**Work request**
Write down the listing again exactly as it appears below, without its pictures.

**Recorded data**
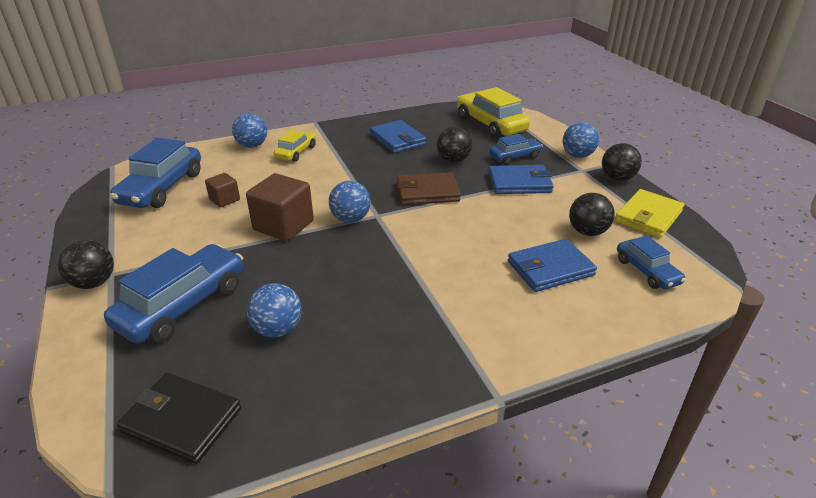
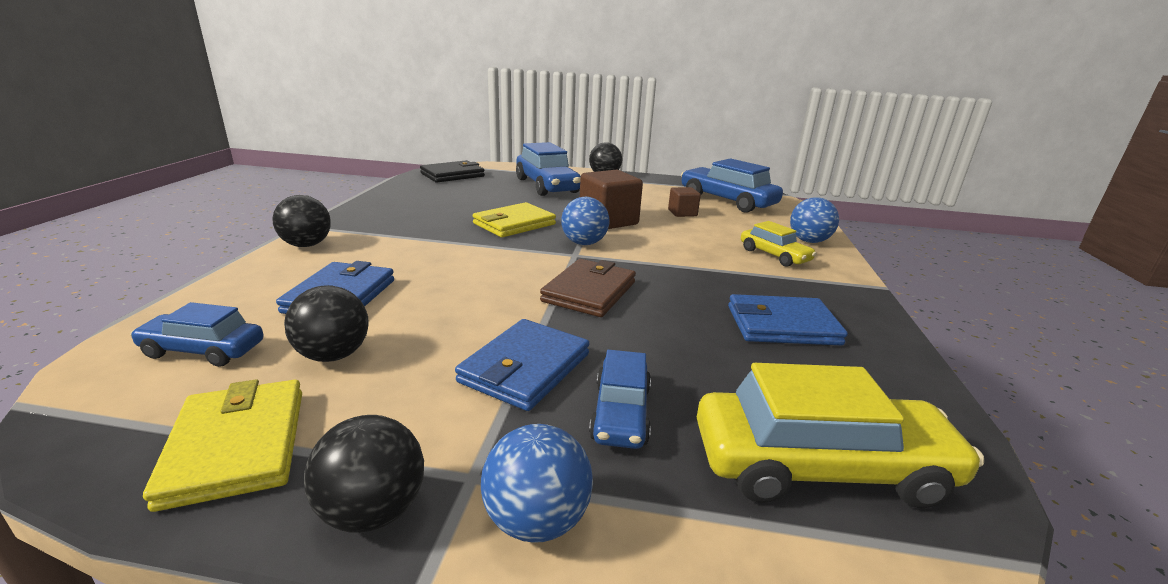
camera: 120 degrees right, 10 degrees down
(277, 329) = (480, 197): blue ball -> none
(342, 267) = (514, 224): none -> yellow wallet
(453, 160) = (664, 343): black ball -> black ball (306, 245)

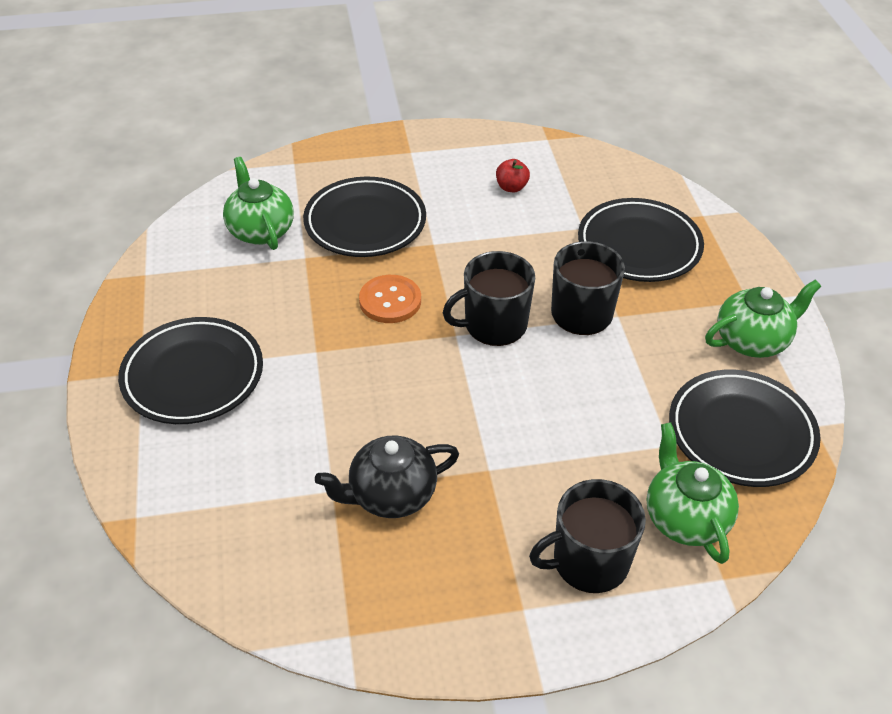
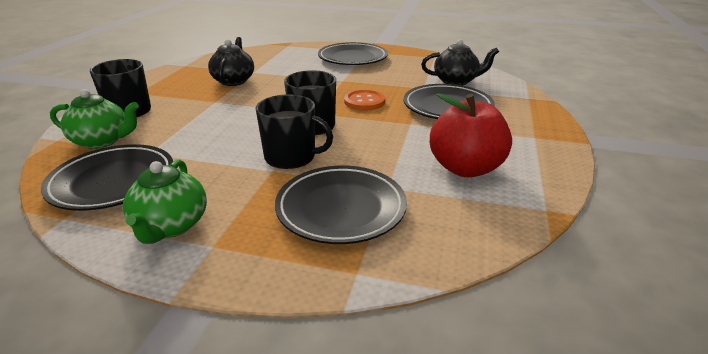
camera: 115 degrees right, 15 degrees down
(260, 230) = (456, 81): green teapot -> black teapot
(511, 187) = (465, 168): red apple -> red apple, size x2.34

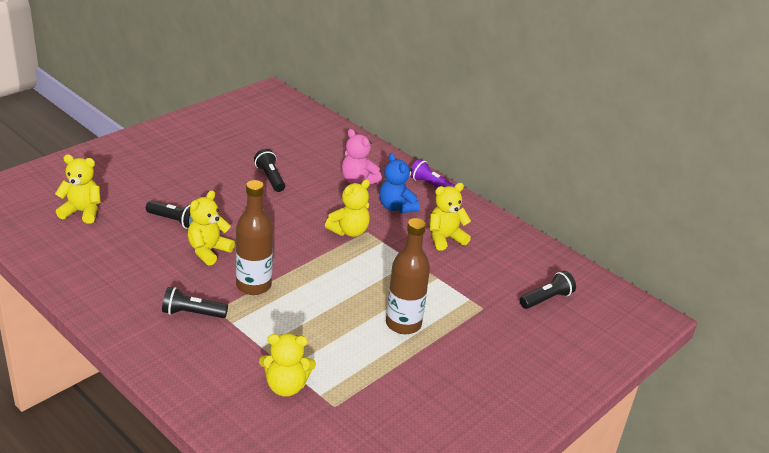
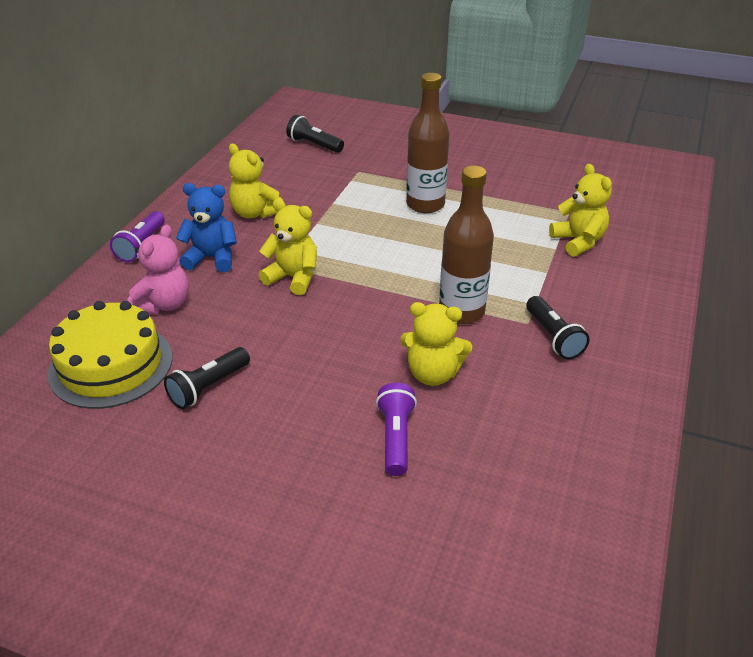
camera: 110 degrees left, 5 degrees up
(82, 212) = (463, 565): yellow teddy bear -> none
(174, 221) = (395, 438): black flashlight -> purple flashlight
(315, 155) = (111, 365): none -> yellow cake
(396, 207) = (212, 258): blue teddy bear -> blue teddy bear turned 120 degrees counterclockwise

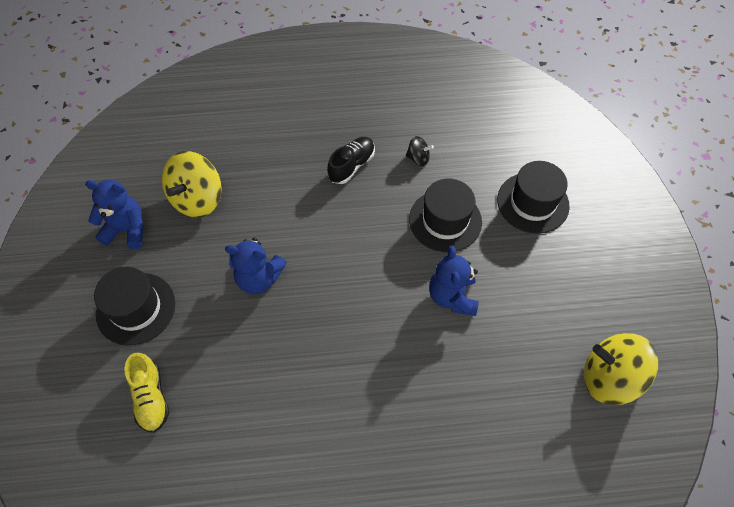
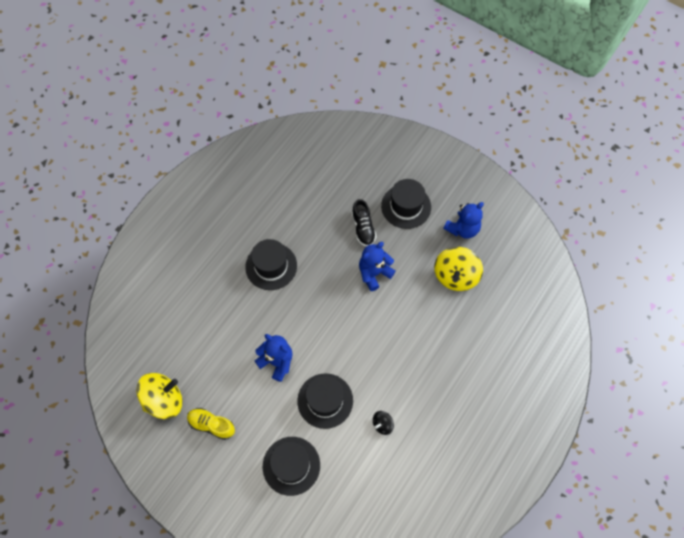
camera: 130 degrees right, 5 degrees up
(151, 397) = (349, 187): yellow shoe -> yellow shoe (211, 425)
(197, 199) = (455, 276): yellow spinning top -> yellow spinning top turned 135 degrees counterclockwise
(346, 401) = (271, 266): none -> black hat
(351, 166) = (410, 379): black shoe -> black shoe (363, 228)

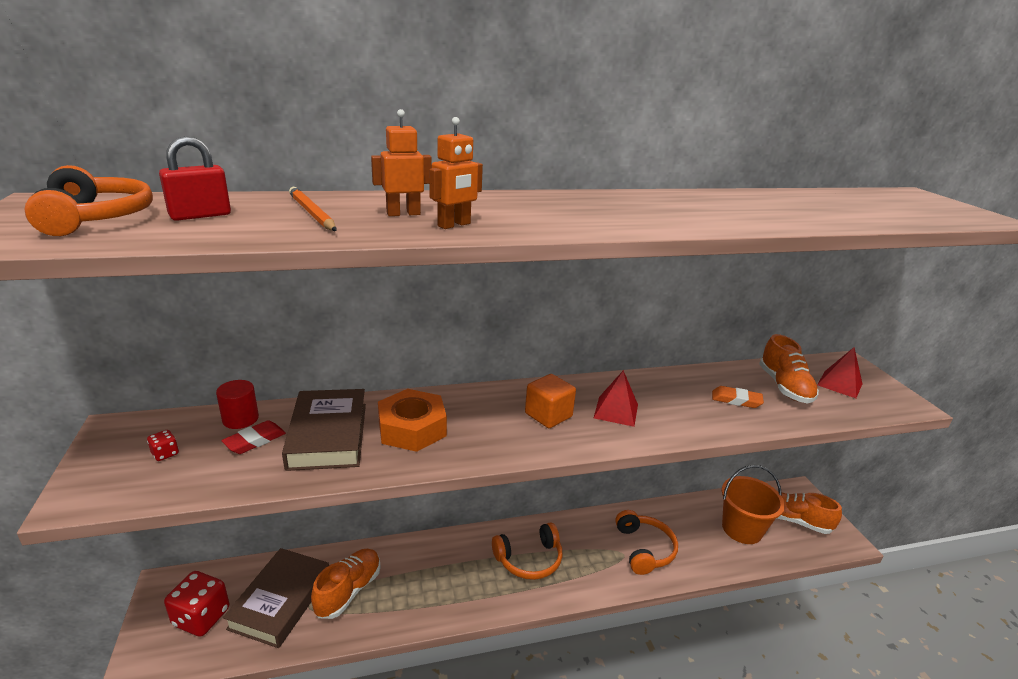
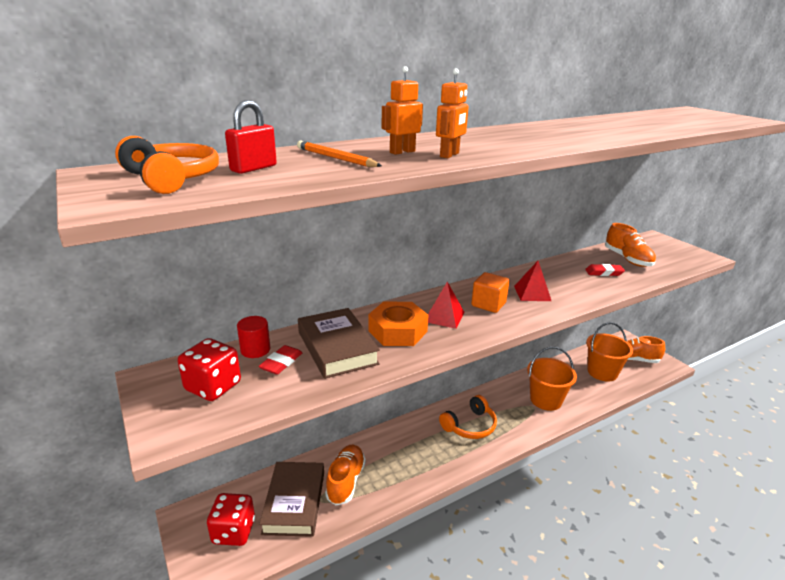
camera: 15 degrees left, 0 degrees up
(165, 454) = (213, 387): red dice -> red dice, size x2.30
(644, 549) = (546, 400): orange headphones -> orange bucket
(736, 400) = (604, 273): orange eraser -> red eraser
(839, 384) = (659, 252): red pyramid -> red pyramid (444, 317)

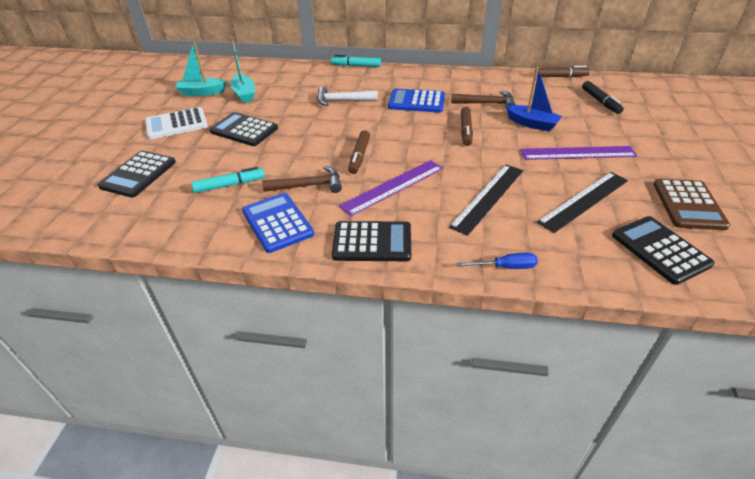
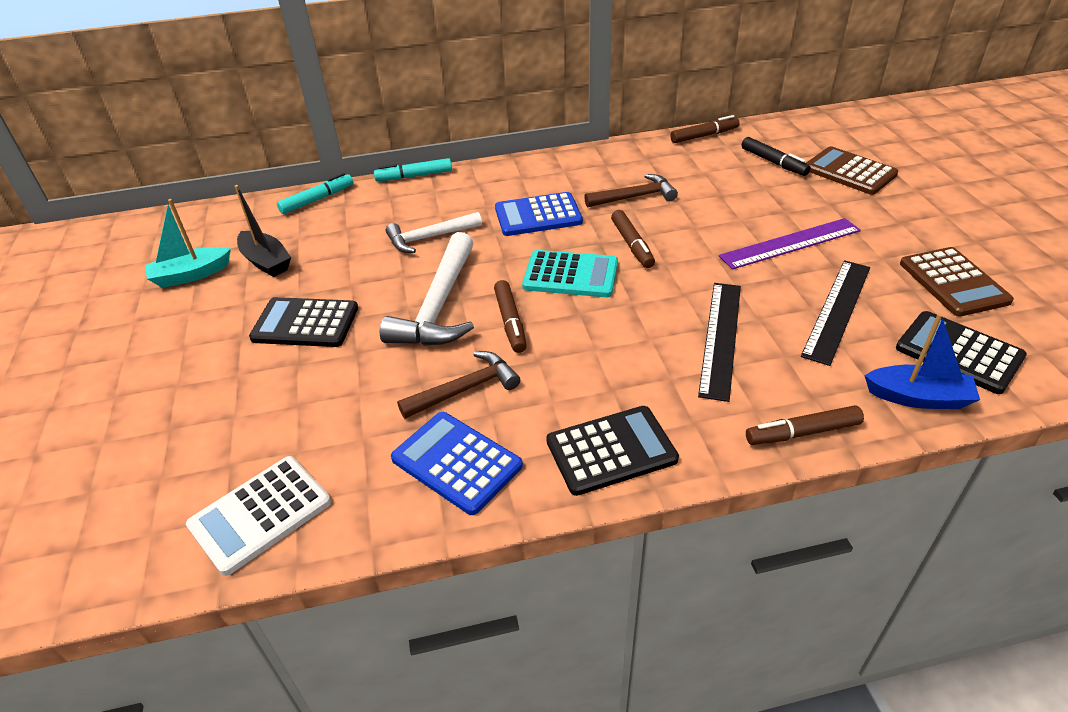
camera: 20 degrees left, 0 degrees up
(138, 174) = (173, 447): black calculator -> none
(176, 124) = (183, 341): white calculator -> white calculator (260, 514)
(230, 185) = (342, 422): turquoise marker -> turquoise marker (317, 200)
(244, 94) = (266, 262): turquoise boat -> black boat
(323, 138) = (439, 306): none -> white hammer
(393, 186) = (586, 357): purple ruler -> none
(414, 139) = (570, 275): none -> turquoise calculator
(505, 267) = (802, 433): blue screwdriver -> brown marker
(532, 124) = (710, 214): blue boat -> blue boat (918, 397)
(655, 118) = (849, 172): none -> brown calculator

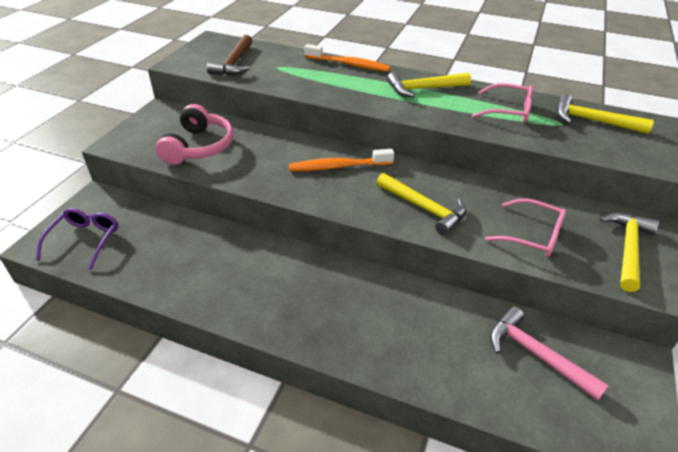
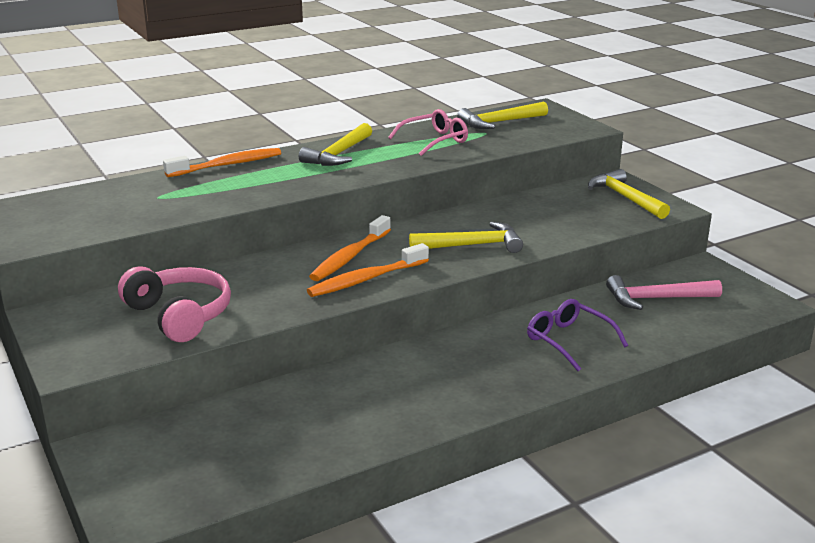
camera: 50 degrees left, 15 degrees down
(85, 240) = (177, 480): purple glasses -> purple glasses (568, 341)
(234, 63) = (98, 214): brown hammer -> none
(316, 188) = (365, 279): none -> orange toothbrush
(533, 236) = (566, 221): pink glasses -> none

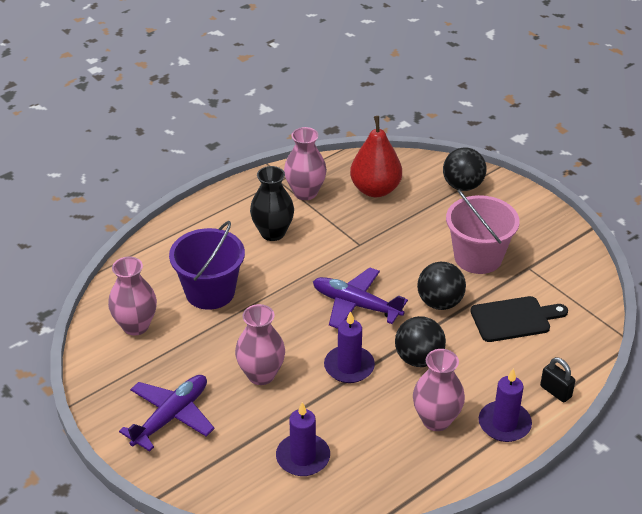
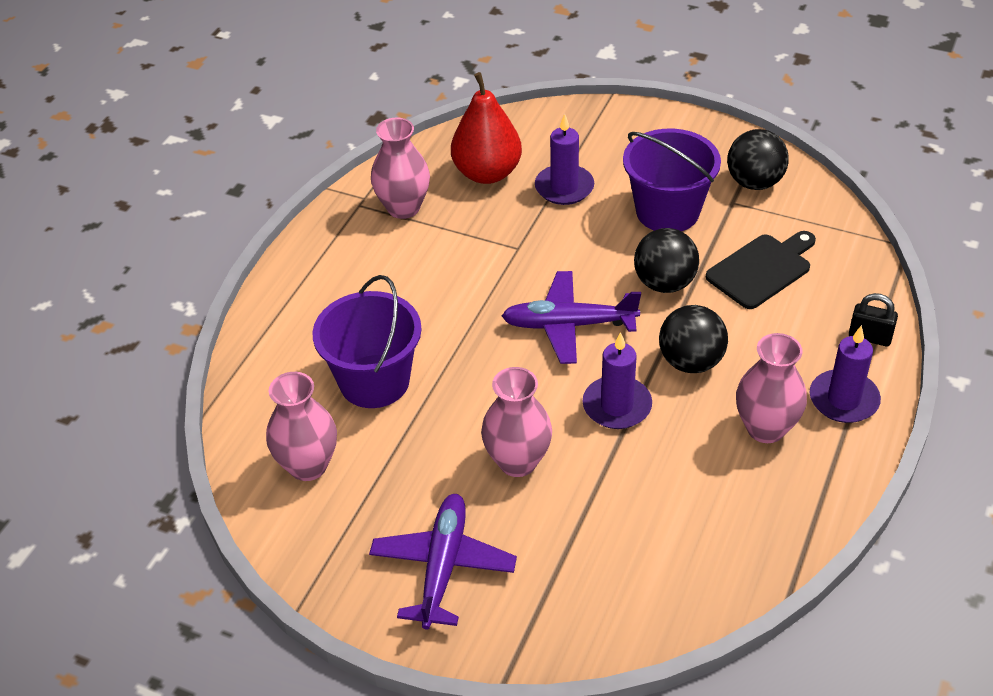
camera: 25 degrees left, 5 degrees up
(272, 233) = (399, 274): black vase -> none
(303, 457) = (646, 545): purple candle -> purple candle (564, 187)
(462, 186) = (587, 132): black ball -> black ball (754, 182)
(478, 257) = (667, 211): pink bucket -> purple bucket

**Task solution**
camera: 120 degrees right, 10 degrees down
(277, 329) = (480, 197): blue ball -> none
(342, 267) = (514, 224): none -> yellow wallet
(453, 160) = (664, 343): black ball -> black ball (306, 245)

camera: 115 degrees right, 15 degrees down
(260, 230) = (456, 81): green teapot -> black teapot
(511, 187) = (465, 168): red apple -> red apple, size x2.34

camera: 110 degrees left, 5 degrees up
(82, 212) = (463, 565): yellow teddy bear -> none
(174, 221) = (395, 438): black flashlight -> purple flashlight
(315, 155) = (111, 365): none -> yellow cake
(396, 207) = (212, 258): blue teddy bear -> blue teddy bear turned 120 degrees counterclockwise

camera: 130 degrees right, 5 degrees up
(151, 397) = (349, 187): yellow shoe -> yellow shoe (211, 425)
(197, 199) = (455, 276): yellow spinning top -> yellow spinning top turned 135 degrees counterclockwise
(346, 401) = (271, 266): none -> black hat
(351, 166) = (410, 379): black shoe -> black shoe (363, 228)

camera: 15 degrees left, 0 degrees up
(165, 454) = (213, 387): red dice -> red dice, size x2.30
(644, 549) = (546, 400): orange headphones -> orange bucket
(736, 400) = (604, 273): orange eraser -> red eraser
(839, 384) = (659, 252): red pyramid -> red pyramid (444, 317)

camera: 20 degrees left, 0 degrees up
(138, 174) = (173, 447): black calculator -> none
(176, 124) = (183, 341): white calculator -> white calculator (260, 514)
(230, 185) = (342, 422): turquoise marker -> turquoise marker (317, 200)
(244, 94) = (266, 262): turquoise boat -> black boat
(323, 138) = (439, 306): none -> white hammer
(393, 186) = (586, 357): purple ruler -> none
(414, 139) = (570, 275): none -> turquoise calculator
(505, 267) = (802, 433): blue screwdriver -> brown marker
(532, 124) = (710, 214): blue boat -> blue boat (918, 397)
(655, 118) = (849, 172): none -> brown calculator

camera: 50 degrees left, 15 degrees down
(85, 240) = (177, 480): purple glasses -> purple glasses (568, 341)
(234, 63) = (98, 214): brown hammer -> none
(316, 188) = (365, 279): none -> orange toothbrush
(533, 236) = (566, 221): pink glasses -> none

camera: 25 degrees left, 5 degrees up
(272, 233) = (399, 274): black vase -> none
(303, 457) = (646, 545): purple candle -> purple candle (564, 187)
(462, 186) = (587, 132): black ball -> black ball (754, 182)
(478, 257) = (667, 211): pink bucket -> purple bucket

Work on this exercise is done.